• **Task requirements**
In the entries below, find the line with "TOF1 pin SCL: A3 -> D11" and the line with "DIGITS1 pin CLK: A7 -> A12". Reproduce those two lines and every line between them exactly, and nothing more.

• **Input data**
━━━━
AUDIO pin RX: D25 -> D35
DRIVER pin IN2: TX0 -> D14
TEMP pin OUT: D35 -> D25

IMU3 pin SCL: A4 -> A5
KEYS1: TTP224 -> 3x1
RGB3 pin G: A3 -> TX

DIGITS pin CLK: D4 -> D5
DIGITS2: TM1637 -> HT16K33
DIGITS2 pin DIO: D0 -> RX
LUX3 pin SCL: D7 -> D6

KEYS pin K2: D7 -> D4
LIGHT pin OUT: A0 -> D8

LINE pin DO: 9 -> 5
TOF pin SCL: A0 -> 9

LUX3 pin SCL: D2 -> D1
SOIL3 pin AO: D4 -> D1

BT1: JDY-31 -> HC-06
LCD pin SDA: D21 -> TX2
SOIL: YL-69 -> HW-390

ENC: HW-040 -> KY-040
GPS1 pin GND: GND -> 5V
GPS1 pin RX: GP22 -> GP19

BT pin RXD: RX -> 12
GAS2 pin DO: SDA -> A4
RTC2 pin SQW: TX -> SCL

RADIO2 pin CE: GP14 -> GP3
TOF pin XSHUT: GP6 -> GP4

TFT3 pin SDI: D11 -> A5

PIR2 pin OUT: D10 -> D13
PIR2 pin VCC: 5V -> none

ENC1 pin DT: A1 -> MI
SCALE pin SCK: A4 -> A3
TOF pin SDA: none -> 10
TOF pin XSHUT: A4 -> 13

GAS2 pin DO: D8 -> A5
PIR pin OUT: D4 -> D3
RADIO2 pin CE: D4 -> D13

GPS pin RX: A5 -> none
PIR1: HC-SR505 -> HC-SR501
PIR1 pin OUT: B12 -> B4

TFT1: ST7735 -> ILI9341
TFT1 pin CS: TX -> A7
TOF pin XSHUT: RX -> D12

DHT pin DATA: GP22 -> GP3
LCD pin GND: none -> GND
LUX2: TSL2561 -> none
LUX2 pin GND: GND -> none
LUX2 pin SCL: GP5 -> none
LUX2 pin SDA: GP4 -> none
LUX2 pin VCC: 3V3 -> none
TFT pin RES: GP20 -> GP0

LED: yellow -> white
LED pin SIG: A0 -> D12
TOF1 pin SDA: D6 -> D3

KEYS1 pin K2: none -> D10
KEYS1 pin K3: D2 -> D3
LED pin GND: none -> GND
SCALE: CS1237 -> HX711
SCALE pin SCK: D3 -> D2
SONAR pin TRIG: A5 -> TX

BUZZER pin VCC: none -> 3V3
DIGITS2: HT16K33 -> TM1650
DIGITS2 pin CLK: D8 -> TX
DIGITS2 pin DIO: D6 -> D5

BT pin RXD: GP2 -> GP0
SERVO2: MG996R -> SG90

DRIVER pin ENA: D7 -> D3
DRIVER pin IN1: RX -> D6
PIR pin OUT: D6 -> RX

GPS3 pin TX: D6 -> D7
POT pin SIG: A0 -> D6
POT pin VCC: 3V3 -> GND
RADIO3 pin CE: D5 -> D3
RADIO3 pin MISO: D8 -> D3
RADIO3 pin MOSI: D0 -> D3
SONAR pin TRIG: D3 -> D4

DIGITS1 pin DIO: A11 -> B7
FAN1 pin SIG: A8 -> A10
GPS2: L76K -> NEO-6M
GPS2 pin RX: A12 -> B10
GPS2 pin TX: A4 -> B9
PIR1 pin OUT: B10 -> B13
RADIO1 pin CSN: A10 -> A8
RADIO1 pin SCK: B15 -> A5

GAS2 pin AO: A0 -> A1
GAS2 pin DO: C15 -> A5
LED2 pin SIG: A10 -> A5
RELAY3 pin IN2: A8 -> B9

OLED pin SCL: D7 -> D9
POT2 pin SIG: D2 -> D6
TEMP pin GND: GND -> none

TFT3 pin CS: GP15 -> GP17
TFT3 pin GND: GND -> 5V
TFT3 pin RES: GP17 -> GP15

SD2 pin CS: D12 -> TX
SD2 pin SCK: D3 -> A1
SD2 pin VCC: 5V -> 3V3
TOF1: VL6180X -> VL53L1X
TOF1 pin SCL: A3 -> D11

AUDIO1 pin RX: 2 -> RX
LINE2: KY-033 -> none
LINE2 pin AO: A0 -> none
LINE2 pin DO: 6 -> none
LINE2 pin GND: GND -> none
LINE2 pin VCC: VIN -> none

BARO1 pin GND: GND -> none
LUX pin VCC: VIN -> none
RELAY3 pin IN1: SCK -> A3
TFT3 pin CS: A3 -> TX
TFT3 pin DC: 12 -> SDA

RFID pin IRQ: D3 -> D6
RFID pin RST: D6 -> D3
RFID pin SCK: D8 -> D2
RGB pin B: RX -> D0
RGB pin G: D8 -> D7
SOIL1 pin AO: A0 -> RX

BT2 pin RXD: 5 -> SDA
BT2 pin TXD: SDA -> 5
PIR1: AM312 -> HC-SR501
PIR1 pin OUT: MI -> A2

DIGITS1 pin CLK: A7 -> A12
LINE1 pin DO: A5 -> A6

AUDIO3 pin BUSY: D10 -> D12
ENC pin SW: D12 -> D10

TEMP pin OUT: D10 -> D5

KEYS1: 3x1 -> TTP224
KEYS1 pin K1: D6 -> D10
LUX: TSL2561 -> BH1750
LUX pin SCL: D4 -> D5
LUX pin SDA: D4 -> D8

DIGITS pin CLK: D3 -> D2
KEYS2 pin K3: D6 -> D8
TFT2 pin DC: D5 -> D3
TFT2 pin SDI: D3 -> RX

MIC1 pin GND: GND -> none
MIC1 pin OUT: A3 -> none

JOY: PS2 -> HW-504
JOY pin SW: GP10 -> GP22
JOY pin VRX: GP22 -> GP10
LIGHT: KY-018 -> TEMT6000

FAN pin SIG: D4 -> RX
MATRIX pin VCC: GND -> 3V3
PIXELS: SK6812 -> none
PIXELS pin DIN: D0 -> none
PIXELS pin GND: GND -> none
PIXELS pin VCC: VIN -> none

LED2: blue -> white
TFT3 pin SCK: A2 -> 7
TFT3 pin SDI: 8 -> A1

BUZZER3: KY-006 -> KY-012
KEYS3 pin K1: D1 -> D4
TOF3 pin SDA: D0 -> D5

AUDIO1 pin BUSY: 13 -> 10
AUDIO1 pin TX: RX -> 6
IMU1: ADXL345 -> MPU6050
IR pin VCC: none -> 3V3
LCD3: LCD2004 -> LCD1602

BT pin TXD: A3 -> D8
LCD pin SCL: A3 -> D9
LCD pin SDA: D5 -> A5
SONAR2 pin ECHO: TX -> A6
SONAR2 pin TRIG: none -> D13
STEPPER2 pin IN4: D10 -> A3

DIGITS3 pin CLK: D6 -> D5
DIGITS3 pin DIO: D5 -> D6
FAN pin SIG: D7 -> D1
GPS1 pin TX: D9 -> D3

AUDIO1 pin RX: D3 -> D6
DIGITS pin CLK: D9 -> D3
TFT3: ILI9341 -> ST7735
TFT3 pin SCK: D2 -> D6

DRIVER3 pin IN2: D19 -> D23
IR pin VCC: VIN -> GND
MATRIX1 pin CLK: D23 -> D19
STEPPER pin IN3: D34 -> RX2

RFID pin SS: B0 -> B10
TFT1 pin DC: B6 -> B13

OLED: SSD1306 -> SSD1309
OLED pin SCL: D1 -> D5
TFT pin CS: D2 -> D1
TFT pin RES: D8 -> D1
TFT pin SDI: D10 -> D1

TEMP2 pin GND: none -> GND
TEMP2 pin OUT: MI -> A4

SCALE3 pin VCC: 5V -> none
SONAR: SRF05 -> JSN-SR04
━━━━
• **Result of this exercise**
TOF1 pin SCL: A3 -> D11

AUDIO1 pin RX: 2 -> RX
LINE2: KY-033 -> none
LINE2 pin AO: A0 -> none
LINE2 pin DO: 6 -> none
LINE2 pin GND: GND -> none
LINE2 pin VCC: VIN -> none

BARO1 pin GND: GND -> none
LUX pin VCC: VIN -> none
RELAY3 pin IN1: SCK -> A3
TFT3 pin CS: A3 -> TX
TFT3 pin DC: 12 -> SDA

RFID pin IRQ: D3 -> D6
RFID pin RST: D6 -> D3
RFID pin SCK: D8 -> D2
RGB pin B: RX -> D0
RGB pin G: D8 -> D7
SOIL1 pin AO: A0 -> RX

BT2 pin RXD: 5 -> SDA
BT2 pin TXD: SDA -> 5
PIR1: AM312 -> HC-SR501
PIR1 pin OUT: MI -> A2

DIGITS1 pin CLK: A7 -> A12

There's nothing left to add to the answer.